[Spatial reasoning data]
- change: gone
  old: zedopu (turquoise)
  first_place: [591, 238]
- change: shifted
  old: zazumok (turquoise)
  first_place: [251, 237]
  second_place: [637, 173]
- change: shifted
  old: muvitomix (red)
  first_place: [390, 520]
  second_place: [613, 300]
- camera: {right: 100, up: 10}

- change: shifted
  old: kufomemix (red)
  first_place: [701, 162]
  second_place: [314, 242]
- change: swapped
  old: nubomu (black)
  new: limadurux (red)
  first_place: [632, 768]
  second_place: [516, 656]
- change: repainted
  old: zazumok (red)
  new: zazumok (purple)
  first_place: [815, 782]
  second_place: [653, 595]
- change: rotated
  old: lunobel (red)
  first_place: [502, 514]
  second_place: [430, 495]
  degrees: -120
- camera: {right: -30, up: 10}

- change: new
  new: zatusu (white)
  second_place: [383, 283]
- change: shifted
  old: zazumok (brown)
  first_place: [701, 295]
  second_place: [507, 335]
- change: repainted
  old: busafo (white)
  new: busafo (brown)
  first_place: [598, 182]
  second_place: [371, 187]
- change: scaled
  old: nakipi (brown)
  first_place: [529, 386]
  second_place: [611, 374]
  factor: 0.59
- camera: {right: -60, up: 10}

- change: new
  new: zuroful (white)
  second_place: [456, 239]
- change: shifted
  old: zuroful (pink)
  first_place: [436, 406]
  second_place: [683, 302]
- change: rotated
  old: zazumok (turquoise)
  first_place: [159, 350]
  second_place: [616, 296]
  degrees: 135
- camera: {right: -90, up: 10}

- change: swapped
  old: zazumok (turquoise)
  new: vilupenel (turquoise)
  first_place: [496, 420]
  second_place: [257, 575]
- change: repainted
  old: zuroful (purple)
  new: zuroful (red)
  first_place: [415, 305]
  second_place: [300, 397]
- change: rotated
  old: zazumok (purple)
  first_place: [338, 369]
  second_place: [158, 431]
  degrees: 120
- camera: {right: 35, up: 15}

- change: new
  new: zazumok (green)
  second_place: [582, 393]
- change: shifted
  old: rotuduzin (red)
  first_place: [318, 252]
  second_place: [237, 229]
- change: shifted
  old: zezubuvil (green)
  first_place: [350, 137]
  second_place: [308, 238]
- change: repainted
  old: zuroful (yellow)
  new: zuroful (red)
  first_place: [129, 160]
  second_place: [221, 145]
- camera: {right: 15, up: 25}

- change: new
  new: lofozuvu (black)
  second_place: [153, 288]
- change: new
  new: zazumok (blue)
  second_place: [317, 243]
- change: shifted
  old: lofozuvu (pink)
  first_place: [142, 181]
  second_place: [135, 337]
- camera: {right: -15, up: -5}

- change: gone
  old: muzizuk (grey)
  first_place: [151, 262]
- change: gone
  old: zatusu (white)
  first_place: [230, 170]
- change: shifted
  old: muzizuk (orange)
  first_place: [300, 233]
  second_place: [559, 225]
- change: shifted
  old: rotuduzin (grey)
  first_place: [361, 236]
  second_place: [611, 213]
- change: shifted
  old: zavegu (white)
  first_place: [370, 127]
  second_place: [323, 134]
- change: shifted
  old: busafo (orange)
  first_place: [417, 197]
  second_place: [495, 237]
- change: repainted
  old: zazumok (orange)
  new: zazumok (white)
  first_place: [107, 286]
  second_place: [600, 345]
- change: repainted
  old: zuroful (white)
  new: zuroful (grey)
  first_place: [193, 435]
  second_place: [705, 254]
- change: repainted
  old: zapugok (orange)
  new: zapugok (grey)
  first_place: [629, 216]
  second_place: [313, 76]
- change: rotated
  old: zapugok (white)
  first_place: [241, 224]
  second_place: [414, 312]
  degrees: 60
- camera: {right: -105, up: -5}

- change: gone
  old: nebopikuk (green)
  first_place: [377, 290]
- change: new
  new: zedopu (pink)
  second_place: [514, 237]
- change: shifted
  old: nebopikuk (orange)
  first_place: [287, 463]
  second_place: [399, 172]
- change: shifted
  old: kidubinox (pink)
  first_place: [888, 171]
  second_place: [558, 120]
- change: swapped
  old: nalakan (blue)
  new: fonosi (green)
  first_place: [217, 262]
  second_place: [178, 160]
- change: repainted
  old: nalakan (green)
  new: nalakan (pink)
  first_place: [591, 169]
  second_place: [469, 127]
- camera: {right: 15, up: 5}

**Task objective:** Repeat all the records without altering a single word.

**Written solution:**
- change: gone
  old: zedopu (turquoise)
  first_place: [591, 238]
- change: shifted
  old: zazumok (turquoise)
  first_place: [251, 237]
  second_place: [637, 173]
- change: shifted
  old: muvitomix (red)
  first_place: [390, 520]
  second_place: [613, 300]
- camera: {right: 100, up: 10}

- change: shifted
  old: kufomemix (red)
  first_place: [701, 162]
  second_place: [314, 242]
- change: swapped
  old: nubomu (black)
  new: limadurux (red)
  first_place: [632, 768]
  second_place: [516, 656]
- change: repainted
  old: zazumok (red)
  new: zazumok (purple)
  first_place: [815, 782]
  second_place: [653, 595]
- change: rotated
  old: lunobel (red)
  first_place: [502, 514]
  second_place: [430, 495]
  degrees: -120
- camera: {right: -30, up: 10}

- change: new
  new: zatusu (white)
  second_place: [383, 283]
- change: shifted
  old: zazumok (brown)
  first_place: [701, 295]
  second_place: [507, 335]
- change: repainted
  old: busafo (white)
  new: busafo (brown)
  first_place: [598, 182]
  second_place: [371, 187]
- change: scaled
  old: nakipi (brown)
  first_place: [529, 386]
  second_place: [611, 374]
  factor: 0.59
- camera: {right: -60, up: 10}

- change: new
  new: zuroful (white)
  second_place: [456, 239]
- change: shifted
  old: zuroful (pink)
  first_place: [436, 406]
  second_place: [683, 302]
- change: rotated
  old: zazumok (turquoise)
  first_place: [159, 350]
  second_place: [616, 296]
  degrees: 135
- camera: {right: -90, up: 10}

- change: swapped
  old: zazumok (turquoise)
  new: vilupenel (turquoise)
  first_place: [496, 420]
  second_place: [257, 575]
- change: repainted
  old: zuroful (purple)
  new: zuroful (red)
  first_place: [415, 305]
  second_place: [300, 397]
- change: rotated
  old: zazumok (purple)
  first_place: [338, 369]
  second_place: [158, 431]
  degrees: 120
- camera: {right: 35, up: 15}

- change: new
  new: zazumok (green)
  second_place: [582, 393]
- change: shifted
  old: rotuduzin (red)
  first_place: [318, 252]
  second_place: [237, 229]
- change: shifted
  old: zezubuvil (green)
  first_place: [350, 137]
  second_place: [308, 238]
- change: repainted
  old: zuroful (yellow)
  new: zuroful (red)
  first_place: [129, 160]
  second_place: [221, 145]
- camera: {right: 15, up: 25}

- change: new
  new: lofozuvu (black)
  second_place: [153, 288]
- change: new
  new: zazumok (blue)
  second_place: [317, 243]
- change: shifted
  old: lofozuvu (pink)
  first_place: [142, 181]
  second_place: [135, 337]
- camera: {right: -15, up: -5}

- change: gone
  old: muzizuk (grey)
  first_place: [151, 262]
- change: gone
  old: zatusu (white)
  first_place: [230, 170]
- change: shifted
  old: muzizuk (orange)
  first_place: [300, 233]
  second_place: [559, 225]
- change: shifted
  old: rotuduzin (grey)
  first_place: [361, 236]
  second_place: [611, 213]
- change: shifted
  old: zavegu (white)
  first_place: [370, 127]
  second_place: [323, 134]
- change: shifted
  old: busafo (orange)
  first_place: [417, 197]
  second_place: [495, 237]
- change: repainted
  old: zazumok (orange)
  new: zazumok (white)
  first_place: [107, 286]
  second_place: [600, 345]
- change: repainted
  old: zuroful (white)
  new: zuroful (grey)
  first_place: [193, 435]
  second_place: [705, 254]
- change: repainted
  old: zapugok (orange)
  new: zapugok (grey)
  first_place: [629, 216]
  second_place: [313, 76]
- change: rotated
  old: zapugok (white)
  first_place: [241, 224]
  second_place: [414, 312]
  degrees: 60
- camera: {right: -105, up: -5}

- change: gone
  old: nebopikuk (green)
  first_place: [377, 290]
- change: new
  new: zedopu (pink)
  second_place: [514, 237]
- change: shifted
  old: nebopikuk (orange)
  first_place: [287, 463]
  second_place: [399, 172]
- change: shifted
  old: kidubinox (pink)
  first_place: [888, 171]
  second_place: [558, 120]
- change: swapped
  old: nalakan (blue)
  new: fonosi (green)
  first_place: [217, 262]
  second_place: [178, 160]
- change: repainted
  old: nalakan (green)
  new: nalakan (pink)
  first_place: [591, 169]
  second_place: [469, 127]
- camera: {right: 15, up: 5}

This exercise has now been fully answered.